*** Begin section ***
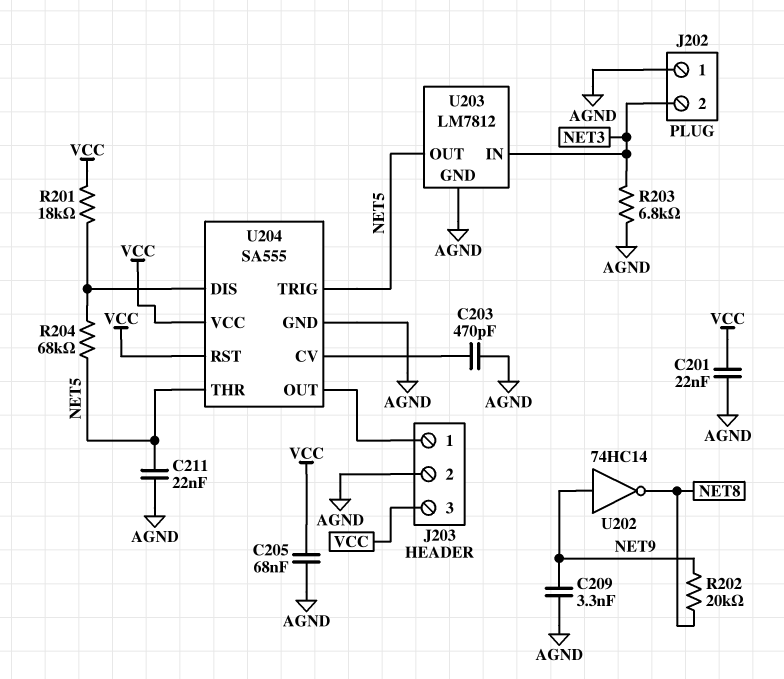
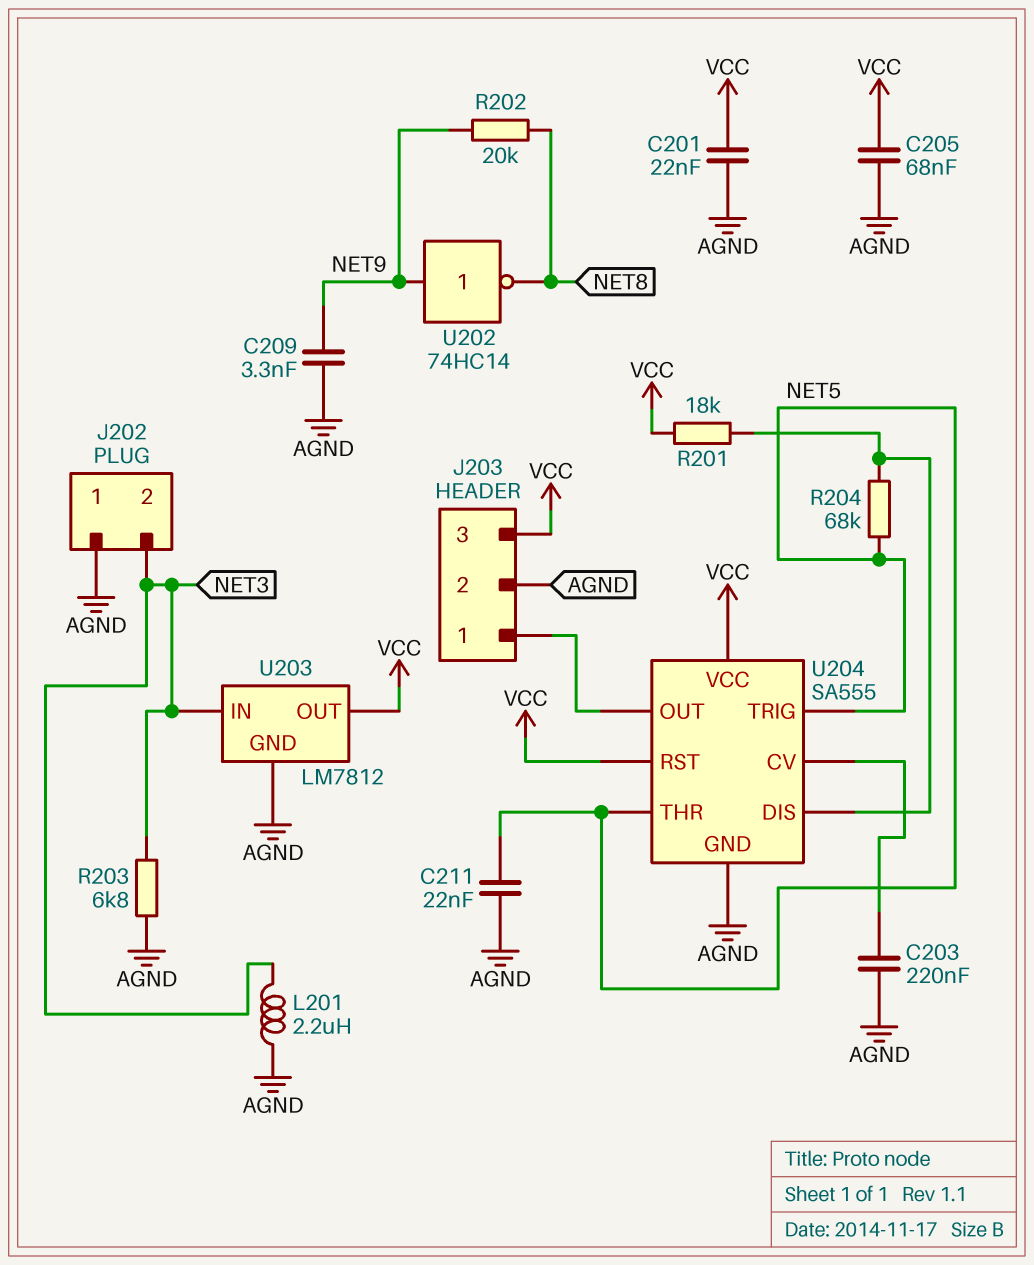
C203: 470pF (AGND, U204/CV) -> 220nF (AGND, U204/CV)
L201: none -> 2.2uH (AGND, NET3)
U203 pin OUT: NET5 -> VCC

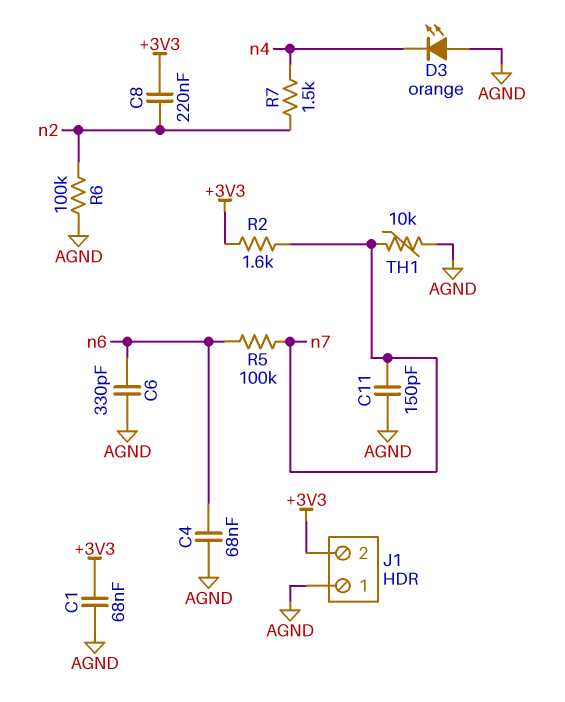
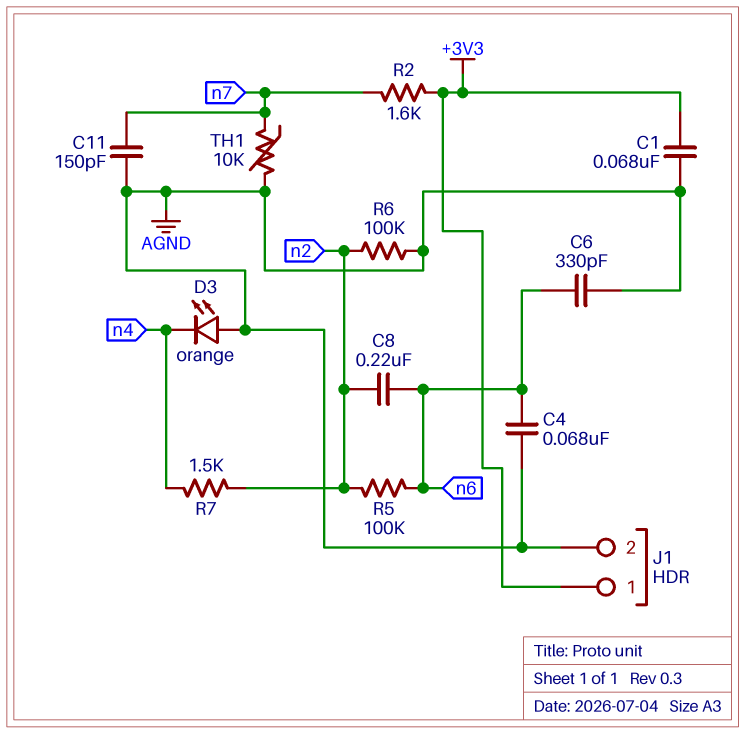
C8: 220nF (+3V3, n2) -> 220nF (n2, n6)
J1 pin 1: AGND -> +3V3
J1 pin 2: +3V3 -> AGND
R5: 100k (n6, n7) -> 100k (n2, n6)

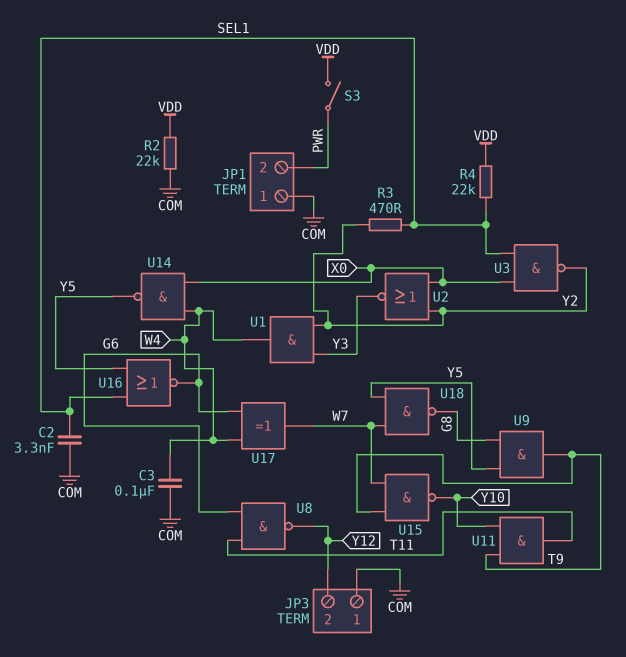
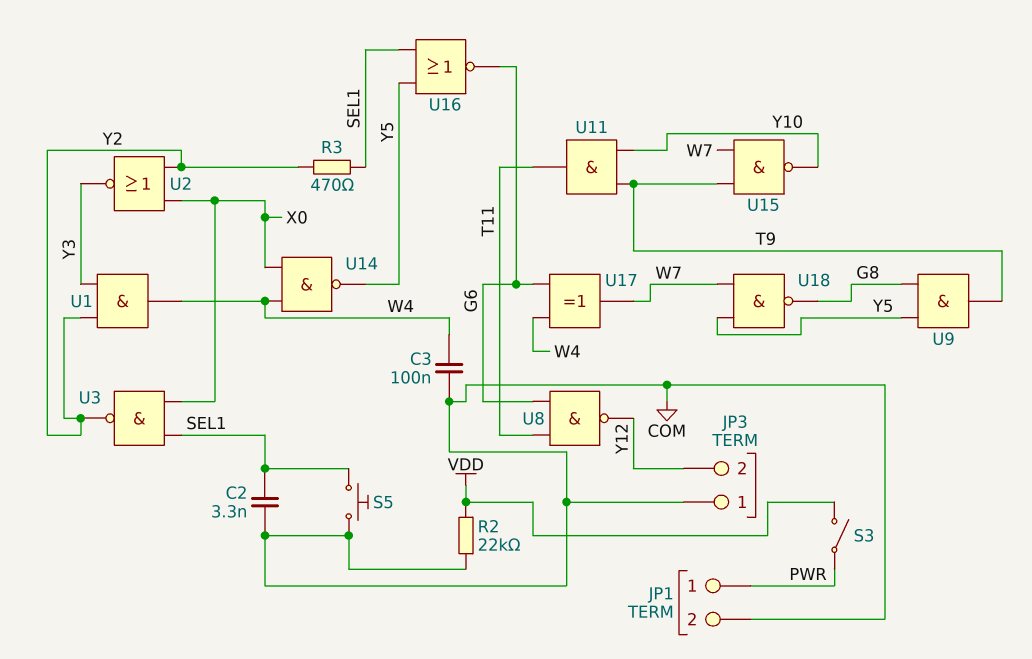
JP1 pin 1: COM -> PWR
JP1 pin 2: PWR -> COM
R4: 22k (SEL1, VDD) -> none
S5: none -> button (COM, SEL1)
*** End section ***
◆ PROBLEM DETAILS ◆
If the records contain pictures, skip them, and transcribe exactly every line from the one with "L201: none -> 2.2uH (AGND, NET3)" through the last line.

◆ RESULT BELOW ◆
L201: none -> 2.2uH (AGND, NET3)
U203 pin OUT: NET5 -> VCC

C8: 220nF (+3V3, n2) -> 220nF (n2, n6)
J1 pin 1: AGND -> +3V3
J1 pin 2: +3V3 -> AGND
R5: 100k (n6, n7) -> 100k (n2, n6)

JP1 pin 1: COM -> PWR
JP1 pin 2: PWR -> COM
R4: 22k (SEL1, VDD) -> none
S5: none -> button (COM, SEL1)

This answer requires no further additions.